## Your goal
Copy down the listing below exactly. Do not include pictures.

## Records shown
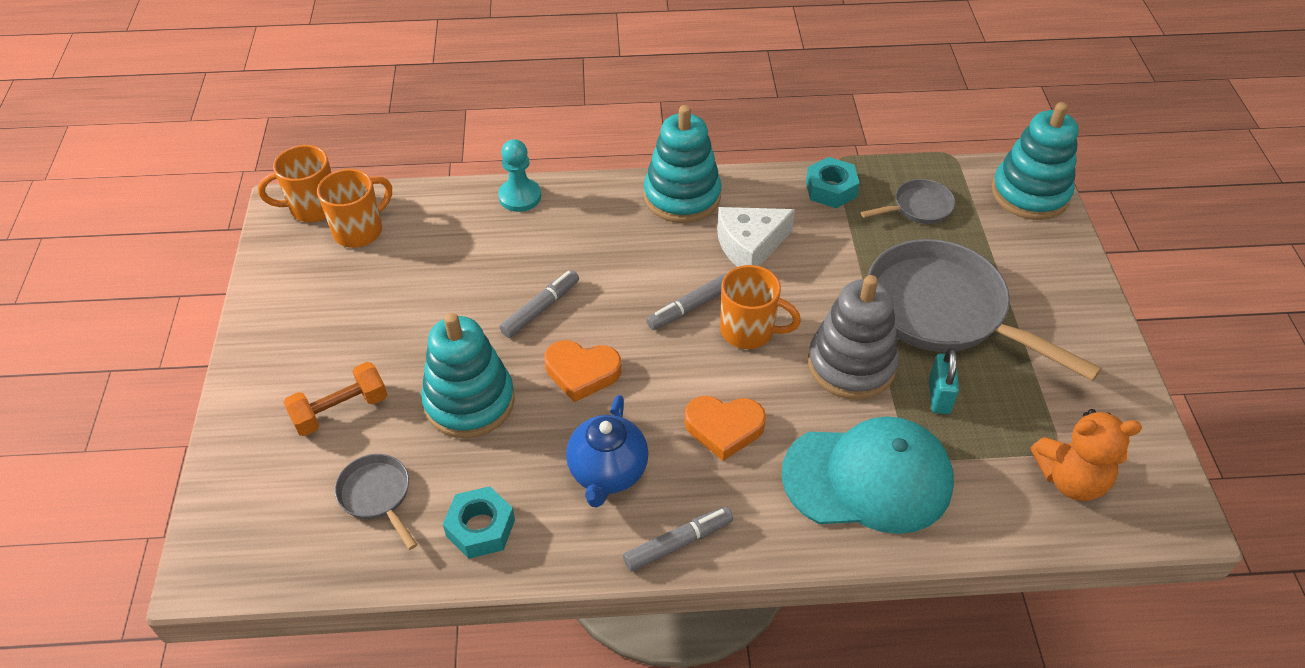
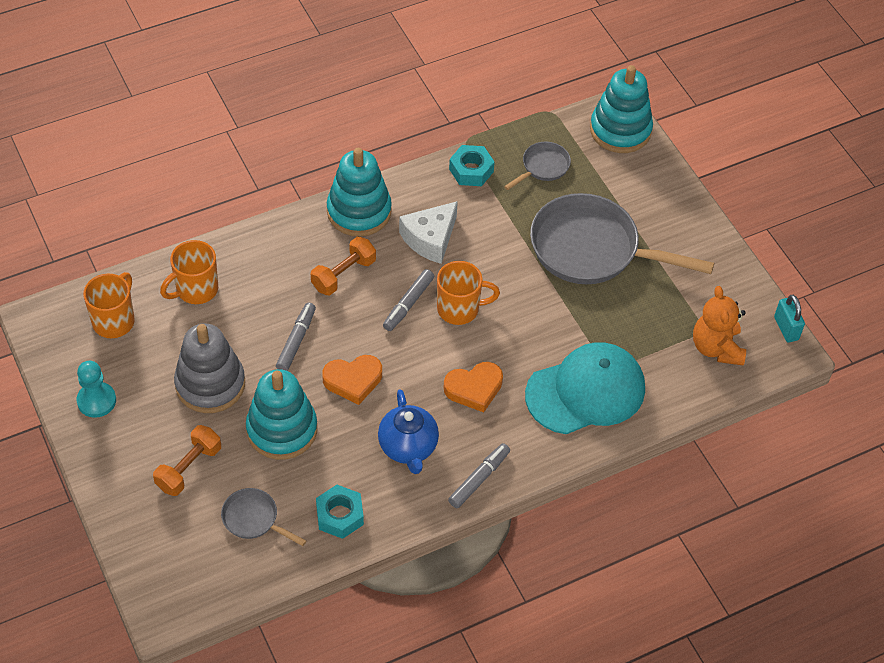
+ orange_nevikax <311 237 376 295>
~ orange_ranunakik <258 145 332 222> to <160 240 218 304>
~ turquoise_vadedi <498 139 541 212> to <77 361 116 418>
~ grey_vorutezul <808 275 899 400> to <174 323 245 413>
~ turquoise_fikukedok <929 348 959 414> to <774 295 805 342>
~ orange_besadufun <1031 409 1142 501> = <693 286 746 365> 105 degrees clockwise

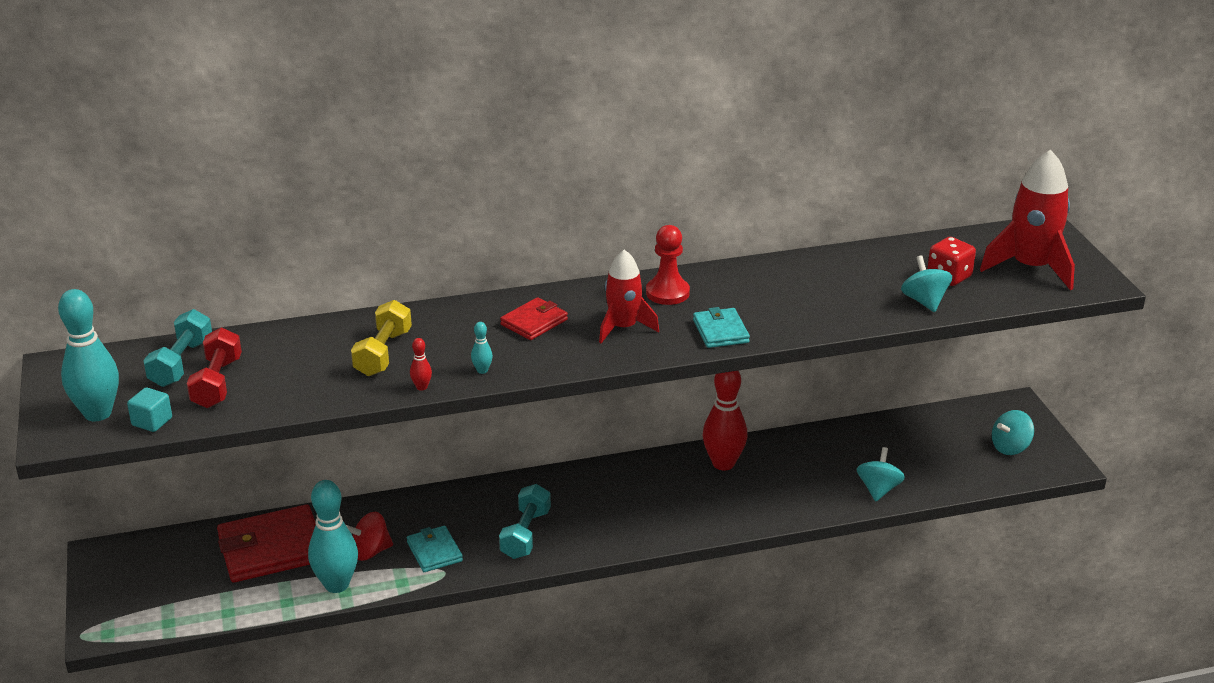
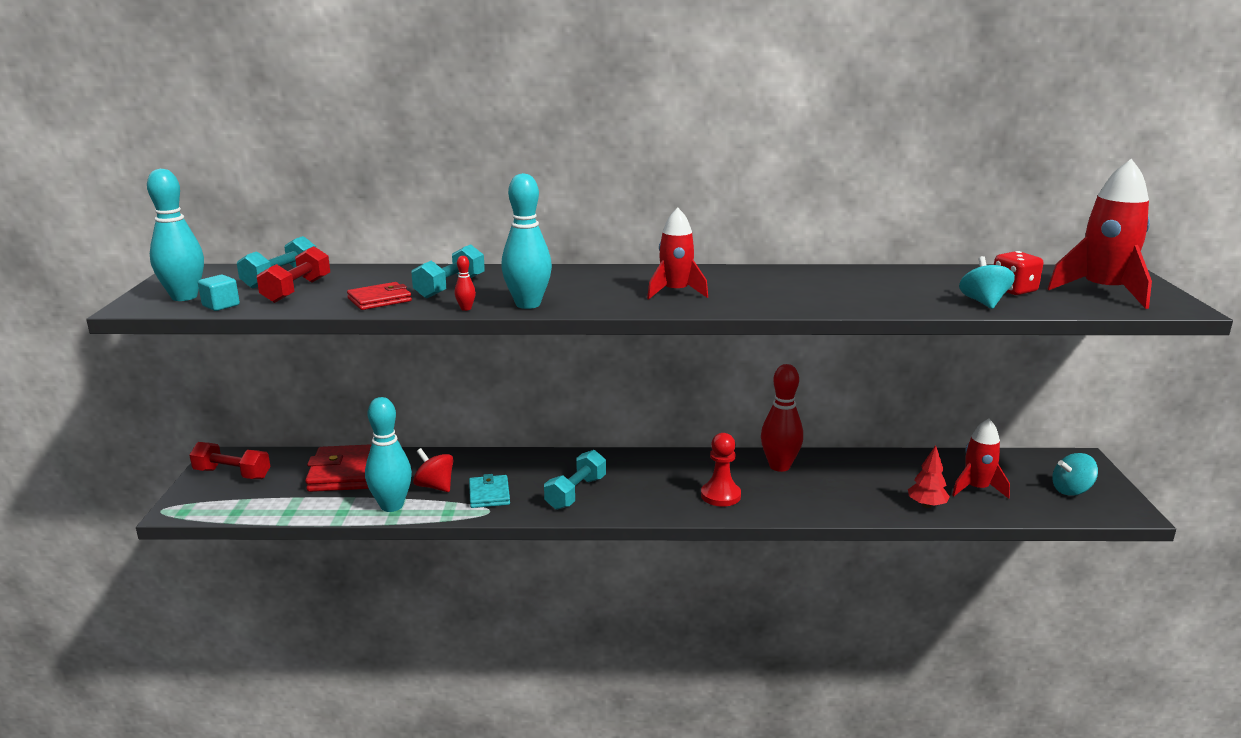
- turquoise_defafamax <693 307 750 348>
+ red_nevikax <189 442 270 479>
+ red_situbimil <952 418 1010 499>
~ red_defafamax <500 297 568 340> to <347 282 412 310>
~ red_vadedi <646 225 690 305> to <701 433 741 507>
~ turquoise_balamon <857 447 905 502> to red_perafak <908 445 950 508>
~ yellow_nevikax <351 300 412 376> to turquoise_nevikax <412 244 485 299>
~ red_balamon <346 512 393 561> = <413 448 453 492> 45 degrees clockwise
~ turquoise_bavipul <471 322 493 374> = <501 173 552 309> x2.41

## Answer to this task
+ orange_nevikax <311 237 376 295>
~ orange_ranunakik <258 145 332 222> to <160 240 218 304>
~ turquoise_vadedi <498 139 541 212> to <77 361 116 418>
~ grey_vorutezul <808 275 899 400> to <174 323 245 413>
~ turquoise_fikukedok <929 348 959 414> to <774 295 805 342>
~ orange_besadufun <1031 409 1142 501> = <693 286 746 365> 105 degrees clockwise

- turquoise_defafamax <693 307 750 348>
+ red_nevikax <189 442 270 479>
+ red_situbimil <952 418 1010 499>
~ red_defafamax <500 297 568 340> to <347 282 412 310>
~ red_vadedi <646 225 690 305> to <701 433 741 507>
~ turquoise_balamon <857 447 905 502> to red_perafak <908 445 950 508>
~ yellow_nevikax <351 300 412 376> to turquoise_nevikax <412 244 485 299>
~ red_balamon <346 512 393 561> = <413 448 453 492> 45 degrees clockwise
~ turquoise_bavipul <471 322 493 374> = <501 173 552 309> x2.41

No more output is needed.